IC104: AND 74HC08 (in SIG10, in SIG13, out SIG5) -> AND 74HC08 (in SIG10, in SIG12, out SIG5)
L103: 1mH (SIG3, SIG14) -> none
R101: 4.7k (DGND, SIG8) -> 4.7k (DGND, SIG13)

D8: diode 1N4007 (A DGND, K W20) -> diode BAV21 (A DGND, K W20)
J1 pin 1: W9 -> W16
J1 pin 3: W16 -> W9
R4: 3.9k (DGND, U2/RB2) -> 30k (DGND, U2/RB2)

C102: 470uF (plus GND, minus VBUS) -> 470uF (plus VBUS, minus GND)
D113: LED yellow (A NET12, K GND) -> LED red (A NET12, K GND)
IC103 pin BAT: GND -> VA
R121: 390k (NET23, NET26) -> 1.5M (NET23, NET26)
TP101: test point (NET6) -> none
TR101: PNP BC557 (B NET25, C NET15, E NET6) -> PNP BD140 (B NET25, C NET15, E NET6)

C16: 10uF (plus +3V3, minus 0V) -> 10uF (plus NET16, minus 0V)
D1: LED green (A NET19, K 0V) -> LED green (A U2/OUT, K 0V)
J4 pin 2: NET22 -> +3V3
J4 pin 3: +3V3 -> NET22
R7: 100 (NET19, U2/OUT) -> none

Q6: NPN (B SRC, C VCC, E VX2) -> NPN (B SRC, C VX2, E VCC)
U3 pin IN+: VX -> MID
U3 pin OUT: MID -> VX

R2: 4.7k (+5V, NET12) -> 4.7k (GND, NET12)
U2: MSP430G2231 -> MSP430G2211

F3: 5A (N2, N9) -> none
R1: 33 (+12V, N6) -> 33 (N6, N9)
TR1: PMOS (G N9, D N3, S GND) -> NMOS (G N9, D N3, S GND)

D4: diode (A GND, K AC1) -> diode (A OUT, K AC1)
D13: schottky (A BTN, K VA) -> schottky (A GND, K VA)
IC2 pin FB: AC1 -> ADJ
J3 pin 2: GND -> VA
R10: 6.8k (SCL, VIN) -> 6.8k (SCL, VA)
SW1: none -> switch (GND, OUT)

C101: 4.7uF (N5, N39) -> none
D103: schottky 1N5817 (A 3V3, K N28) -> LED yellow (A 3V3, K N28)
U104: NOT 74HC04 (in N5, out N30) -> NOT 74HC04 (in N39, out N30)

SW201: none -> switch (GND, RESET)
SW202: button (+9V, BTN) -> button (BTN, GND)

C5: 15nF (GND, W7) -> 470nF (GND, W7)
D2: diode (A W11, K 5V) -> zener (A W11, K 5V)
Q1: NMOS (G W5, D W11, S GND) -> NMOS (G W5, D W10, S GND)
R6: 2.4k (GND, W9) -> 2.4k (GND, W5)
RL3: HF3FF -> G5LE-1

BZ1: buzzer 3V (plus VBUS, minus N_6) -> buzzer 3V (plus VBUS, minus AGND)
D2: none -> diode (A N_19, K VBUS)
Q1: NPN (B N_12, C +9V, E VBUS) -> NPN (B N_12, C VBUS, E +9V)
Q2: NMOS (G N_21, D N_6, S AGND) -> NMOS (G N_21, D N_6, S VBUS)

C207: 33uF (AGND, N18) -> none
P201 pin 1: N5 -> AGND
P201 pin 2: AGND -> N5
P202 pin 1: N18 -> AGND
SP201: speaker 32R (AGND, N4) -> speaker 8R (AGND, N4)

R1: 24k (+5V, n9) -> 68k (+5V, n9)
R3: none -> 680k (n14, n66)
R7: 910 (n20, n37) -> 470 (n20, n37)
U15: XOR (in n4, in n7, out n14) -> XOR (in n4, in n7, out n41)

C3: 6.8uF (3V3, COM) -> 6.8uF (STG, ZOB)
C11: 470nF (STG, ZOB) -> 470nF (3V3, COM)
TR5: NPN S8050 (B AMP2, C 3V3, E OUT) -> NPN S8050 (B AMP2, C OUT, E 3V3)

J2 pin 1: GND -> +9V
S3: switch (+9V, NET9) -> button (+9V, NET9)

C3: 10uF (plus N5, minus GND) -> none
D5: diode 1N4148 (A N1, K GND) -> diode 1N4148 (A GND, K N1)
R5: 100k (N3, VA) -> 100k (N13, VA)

- - -

What you are asked to do: All of the data must be returned exactly.

Task output:
IC104: AND 74HC08 (in SIG10, in SIG13, out SIG5) -> AND 74HC08 (in SIG10, in SIG12, out SIG5)
L103: 1mH (SIG3, SIG14) -> none
R101: 4.7k (DGND, SIG8) -> 4.7k (DGND, SIG13)

D8: diode 1N4007 (A DGND, K W20) -> diode BAV21 (A DGND, K W20)
J1 pin 1: W9 -> W16
J1 pin 3: W16 -> W9
R4: 3.9k (DGND, U2/RB2) -> 30k (DGND, U2/RB2)

C102: 470uF (plus GND, minus VBUS) -> 470uF (plus VBUS, minus GND)
D113: LED yellow (A NET12, K GND) -> LED red (A NET12, K GND)
IC103 pin BAT: GND -> VA
R121: 390k (NET23, NET26) -> 1.5M (NET23, NET26)
TP101: test point (NET6) -> none
TR101: PNP BC557 (B NET25, C NET15, E NET6) -> PNP BD140 (B NET25, C NET15, E NET6)

C16: 10uF (plus +3V3, minus 0V) -> 10uF (plus NET16, minus 0V)
D1: LED green (A NET19, K 0V) -> LED green (A U2/OUT, K 0V)
J4 pin 2: NET22 -> +3V3
J4 pin 3: +3V3 -> NET22
R7: 100 (NET19, U2/OUT) -> none

Q6: NPN (B SRC, C VCC, E VX2) -> NPN (B SRC, C VX2, E VCC)
U3 pin IN+: VX -> MID
U3 pin OUT: MID -> VX

R2: 4.7k (+5V, NET12) -> 4.7k (GND, NET12)
U2: MSP430G2231 -> MSP430G2211

F3: 5A (N2, N9) -> none
R1: 33 (+12V, N6) -> 33 (N6, N9)
TR1: PMOS (G N9, D N3, S GND) -> NMOS (G N9, D N3, S GND)

D4: diode (A GND, K AC1) -> diode (A OUT, K AC1)
D13: schottky (A BTN, K VA) -> schottky (A GND, K VA)
IC2 pin FB: AC1 -> ADJ
J3 pin 2: GND -> VA
R10: 6.8k (SCL, VIN) -> 6.8k (SCL, VA)
SW1: none -> switch (GND, OUT)

C101: 4.7uF (N5, N39) -> none
D103: schottky 1N5817 (A 3V3, K N28) -> LED yellow (A 3V3, K N28)
U104: NOT 74HC04 (in N5, out N30) -> NOT 74HC04 (in N39, out N30)

SW201: none -> switch (GND, RESET)
SW202: button (+9V, BTN) -> button (BTN, GND)

C5: 15nF (GND, W7) -> 470nF (GND, W7)
D2: diode (A W11, K 5V) -> zener (A W11, K 5V)
Q1: NMOS (G W5, D W11, S GND) -> NMOS (G W5, D W10, S GND)
R6: 2.4k (GND, W9) -> 2.4k (GND, W5)
RL3: HF3FF -> G5LE-1

BZ1: buzzer 3V (plus VBUS, minus N_6) -> buzzer 3V (plus VBUS, minus AGND)
D2: none -> diode (A N_19, K VBUS)
Q1: NPN (B N_12, C +9V, E VBUS) -> NPN (B N_12, C VBUS, E +9V)
Q2: NMOS (G N_21, D N_6, S AGND) -> NMOS (G N_21, D N_6, S VBUS)

C207: 33uF (AGND, N18) -> none
P201 pin 1: N5 -> AGND
P201 pin 2: AGND -> N5
P202 pin 1: N18 -> AGND
SP201: speaker 32R (AGND, N4) -> speaker 8R (AGND, N4)

R1: 24k (+5V, n9) -> 68k (+5V, n9)
R3: none -> 680k (n14, n66)
R7: 910 (n20, n37) -> 470 (n20, n37)
U15: XOR (in n4, in n7, out n14) -> XOR (in n4, in n7, out n41)

C3: 6.8uF (3V3, COM) -> 6.8uF (STG, ZOB)
C11: 470nF (STG, ZOB) -> 470nF (3V3, COM)
TR5: NPN S8050 (B AMP2, C 3V3, E OUT) -> NPN S8050 (B AMP2, C OUT, E 3V3)

J2 pin 1: GND -> +9V
S3: switch (+9V, NET9) -> button (+9V, NET9)

C3: 10uF (plus N5, minus GND) -> none
D5: diode 1N4148 (A N1, K GND) -> diode 1N4148 (A GND, K N1)
R5: 100k (N3, VA) -> 100k (N13, VA)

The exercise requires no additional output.